→ YOUR INSTRUCTIONS:
Only lines containing the string "left" belong in the answer; copy all of them from the entries.

INFORMATION GIVEN below:

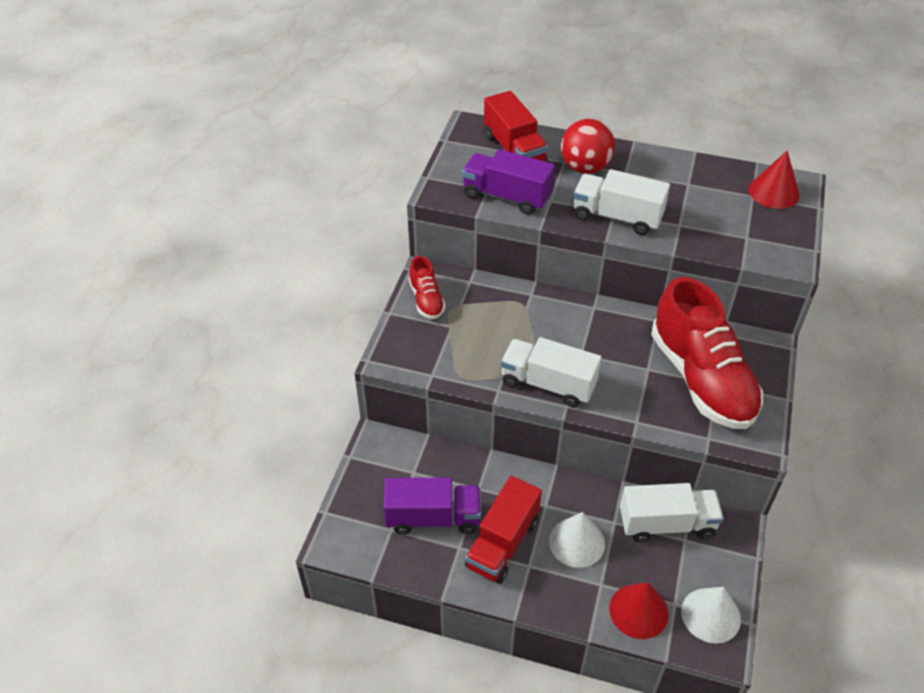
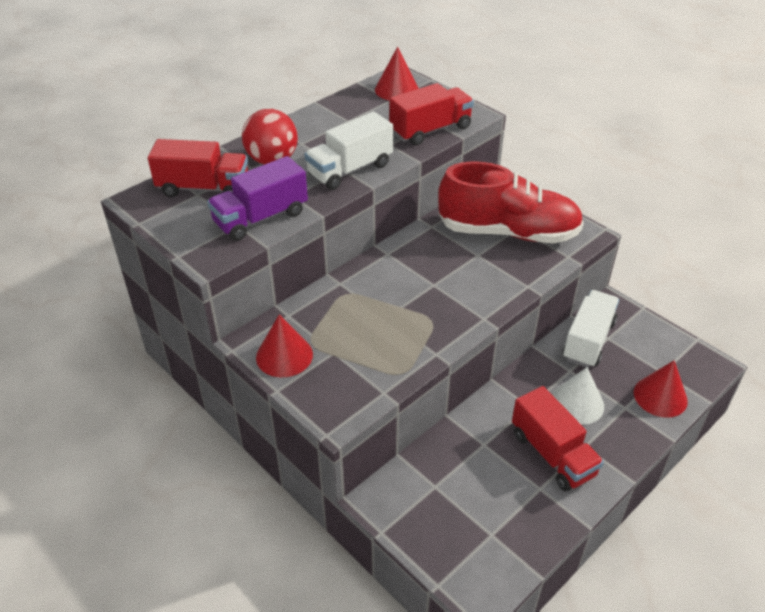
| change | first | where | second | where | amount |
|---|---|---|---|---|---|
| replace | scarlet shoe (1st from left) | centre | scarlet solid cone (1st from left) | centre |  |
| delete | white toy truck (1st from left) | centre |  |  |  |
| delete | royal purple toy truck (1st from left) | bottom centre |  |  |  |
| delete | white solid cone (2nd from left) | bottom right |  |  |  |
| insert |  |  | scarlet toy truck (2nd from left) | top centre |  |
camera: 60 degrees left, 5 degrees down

End of INFORMATION GIVEN.
INFORMATION GIVEN below:

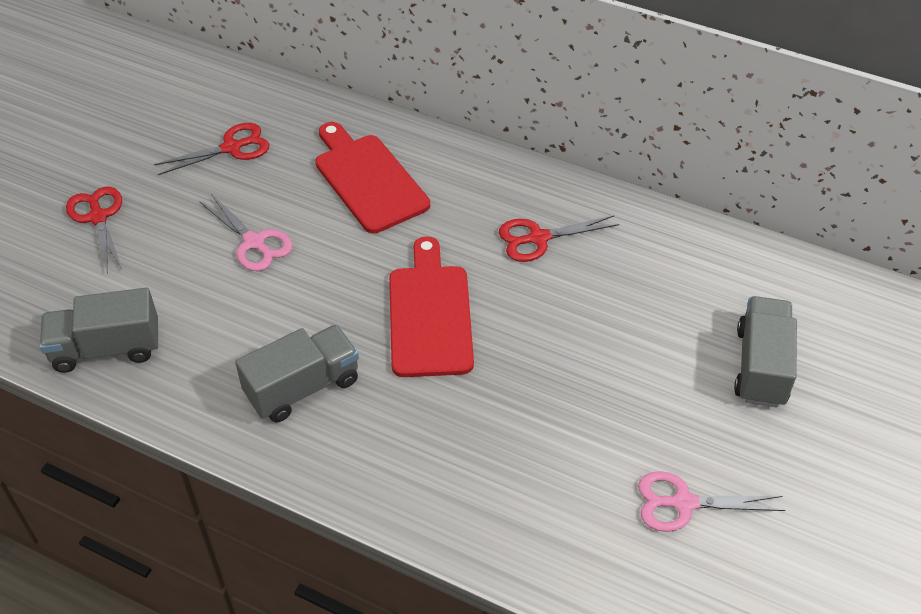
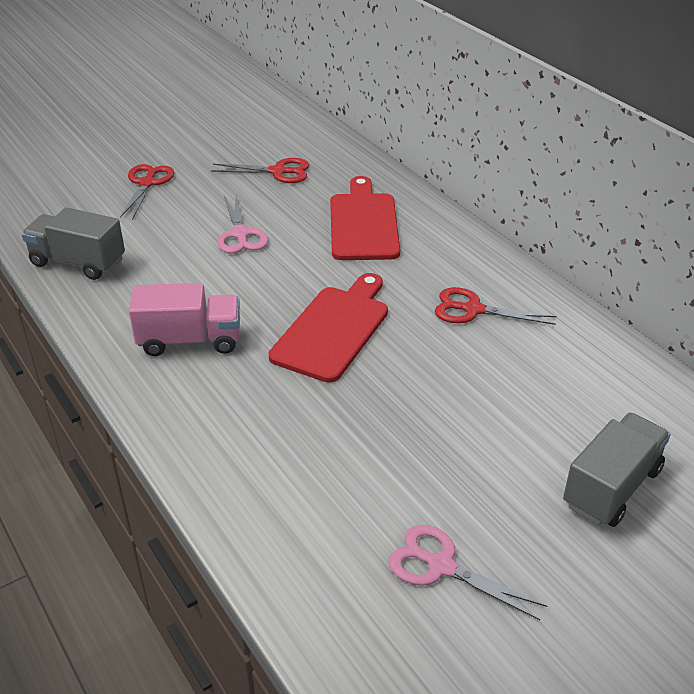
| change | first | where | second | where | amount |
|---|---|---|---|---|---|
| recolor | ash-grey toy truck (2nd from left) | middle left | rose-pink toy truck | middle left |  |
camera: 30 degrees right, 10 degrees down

End of INFORMATION GIVEN.

→ PROBLEM SOLUTION:
| replace | scarlet shoe (1st from left) | centre | scarlet solid cone (1st from left) | centre |  |
| delete | white toy truck (1st from left) | centre |  |  |  |
| delete | royal purple toy truck (1st from left) | bottom centre |  |  |  |
| delete | white solid cone (2nd from left) | bottom right |  |  |  |
| insert |  |  | scarlet toy truck (2nd from left) | top centre |  |
camera: 60 degrees left, 5 degrees down
| recolor | ash-grey toy truck (2nd from left) | middle left | rose-pink toy truck | middle left |  |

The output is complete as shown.